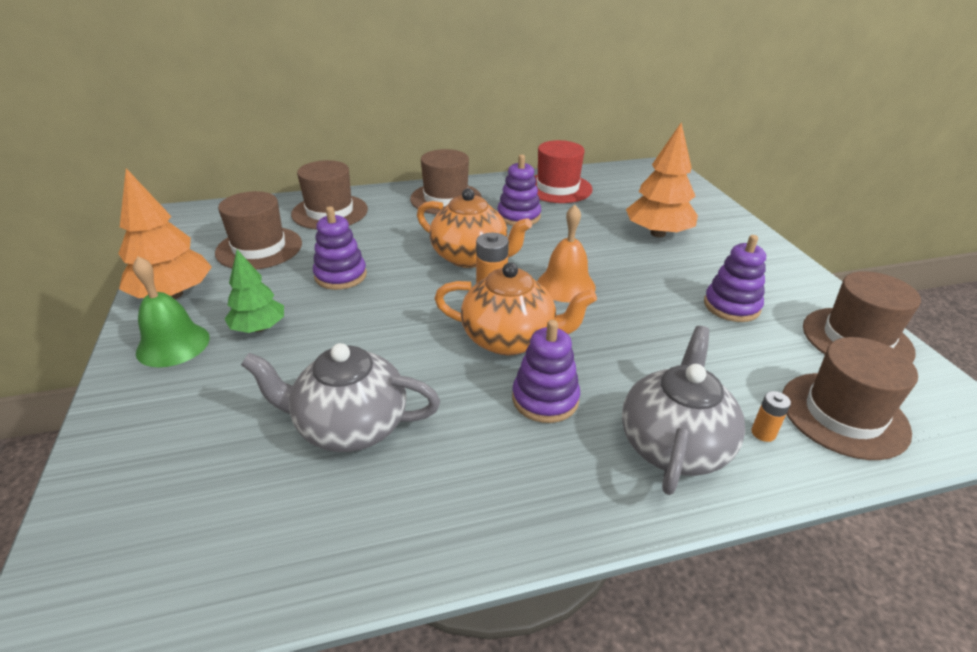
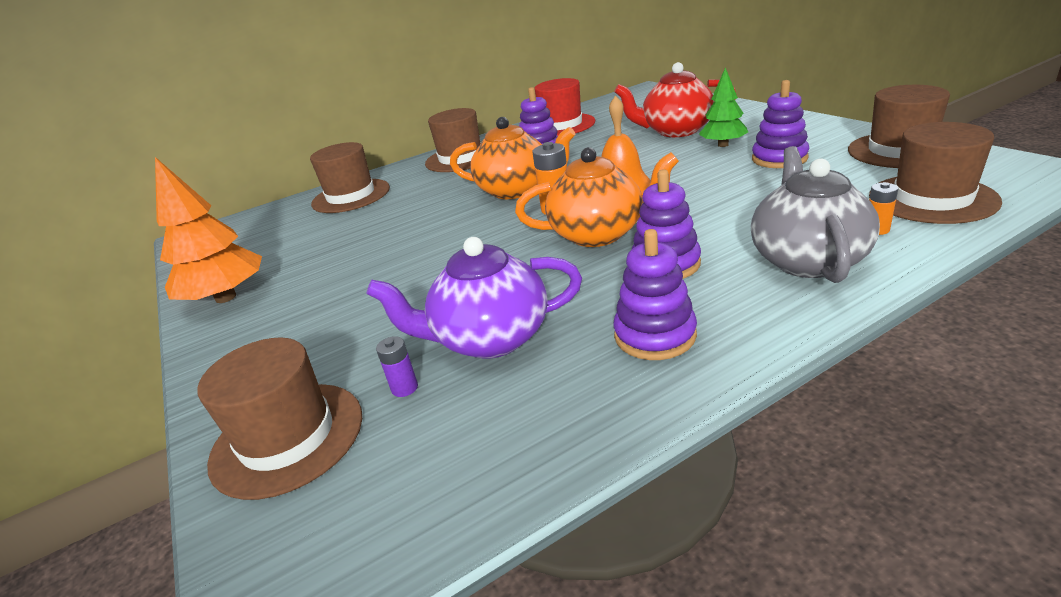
camera: 10 degrees left, 5 degrees down
green bell [133,256,210,367] -> none
brown hat [215,191,302,269] -> brown hat moved to [197,337,362,500]
green tree [224,250,284,333] -> green tree moved to [699,67,748,147]
grey teapot [241,343,440,452] -> purple teapot [366,237,582,359]
purple stacking toy [313,206,367,290] -> purple stacking toy moved to [613,229,697,360]
orange tree [626,122,698,237] -> red teapot [614,62,737,137]
none -> purple battery [376,336,418,397]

## Work request
Write out the records above in full and exactly, with no pictures.

## Response area
camera: 10 degrees left, 5 degrees down
green bell [133,256,210,367] -> none
brown hat [215,191,302,269] -> brown hat moved to [197,337,362,500]
green tree [224,250,284,333] -> green tree moved to [699,67,748,147]
grey teapot [241,343,440,452] -> purple teapot [366,237,582,359]
purple stacking toy [313,206,367,290] -> purple stacking toy moved to [613,229,697,360]
orange tree [626,122,698,237] -> red teapot [614,62,737,137]
none -> purple battery [376,336,418,397]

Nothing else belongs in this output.